WORK ORDER
Each line starting at the one that contains "brown boat <350, 258, 136, 241>" and ending at the one that contains "black can <452, 65, 65, 116>" must be returned exactly, and the rest of the listing is left out.

DATA IN THIS EXERCISE
----
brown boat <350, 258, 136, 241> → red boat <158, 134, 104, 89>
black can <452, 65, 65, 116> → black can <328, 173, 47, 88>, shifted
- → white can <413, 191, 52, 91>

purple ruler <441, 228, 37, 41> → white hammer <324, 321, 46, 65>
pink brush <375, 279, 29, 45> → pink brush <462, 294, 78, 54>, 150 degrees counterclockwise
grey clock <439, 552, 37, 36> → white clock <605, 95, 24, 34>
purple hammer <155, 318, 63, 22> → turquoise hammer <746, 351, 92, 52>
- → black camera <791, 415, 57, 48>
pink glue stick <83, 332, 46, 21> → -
----
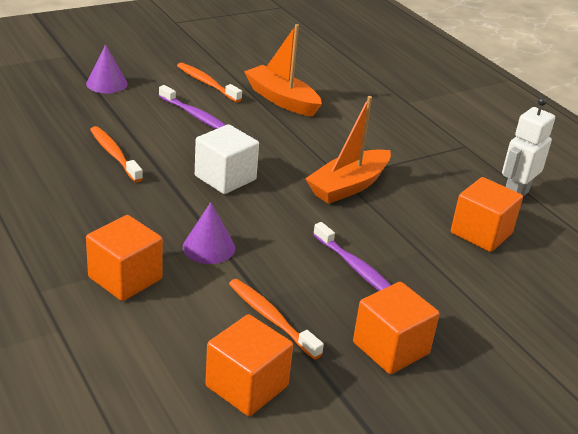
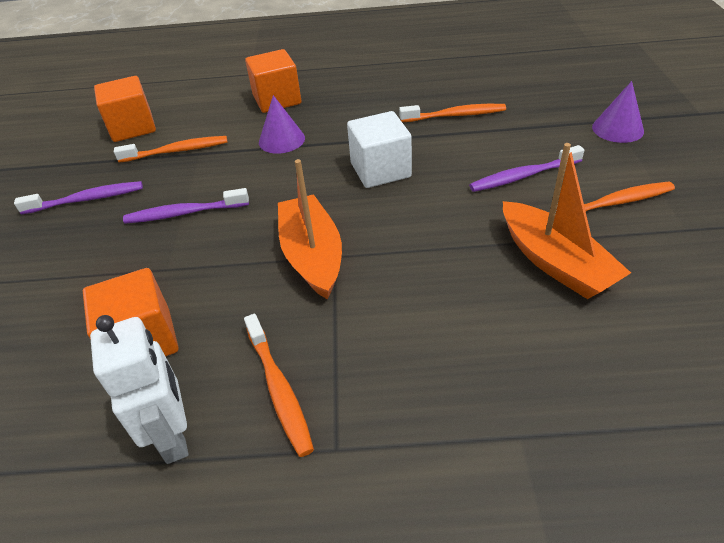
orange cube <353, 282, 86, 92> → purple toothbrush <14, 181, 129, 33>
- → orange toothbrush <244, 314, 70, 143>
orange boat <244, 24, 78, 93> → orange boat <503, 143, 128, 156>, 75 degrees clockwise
----
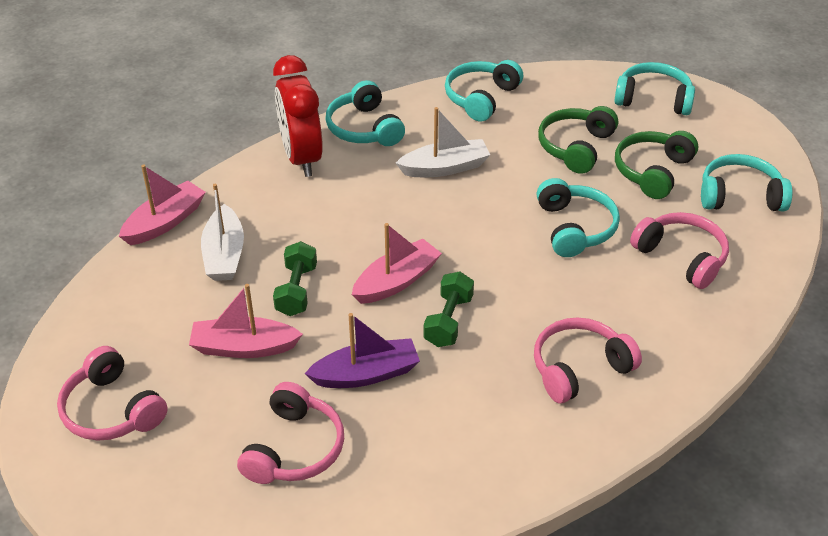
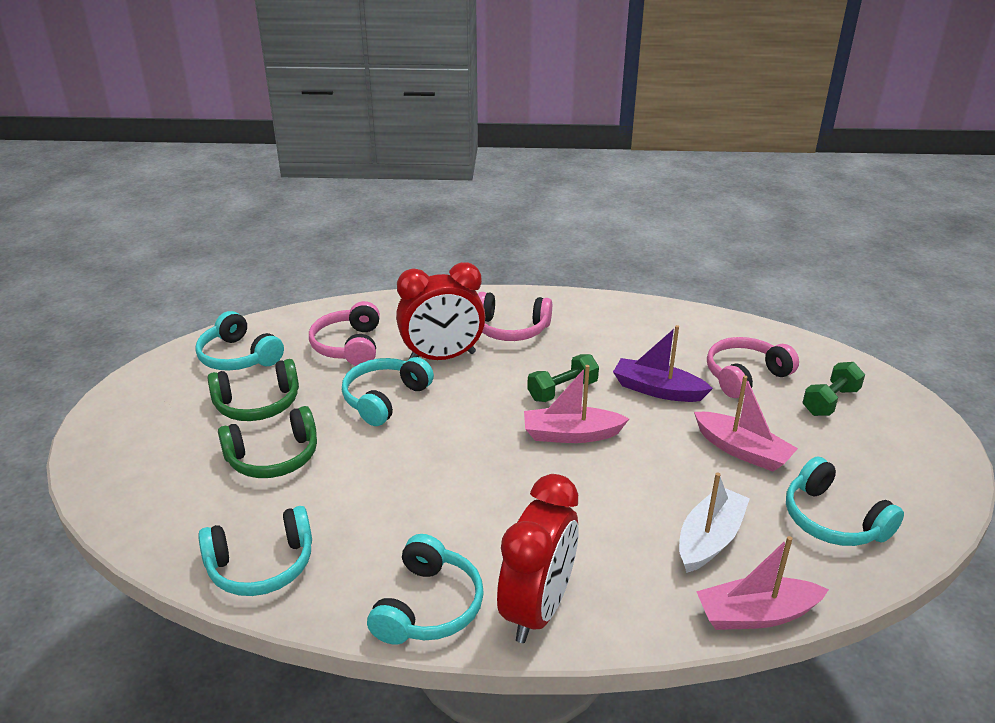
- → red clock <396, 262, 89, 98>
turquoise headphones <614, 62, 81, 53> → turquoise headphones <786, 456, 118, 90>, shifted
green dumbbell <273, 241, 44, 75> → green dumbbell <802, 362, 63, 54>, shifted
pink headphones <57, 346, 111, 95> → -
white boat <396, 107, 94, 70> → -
----
RESULT BELOW
brown boat <350, 258, 136, 241> → red boat <158, 134, 104, 89>
black can <452, 65, 65, 116> → black can <328, 173, 47, 88>, shifted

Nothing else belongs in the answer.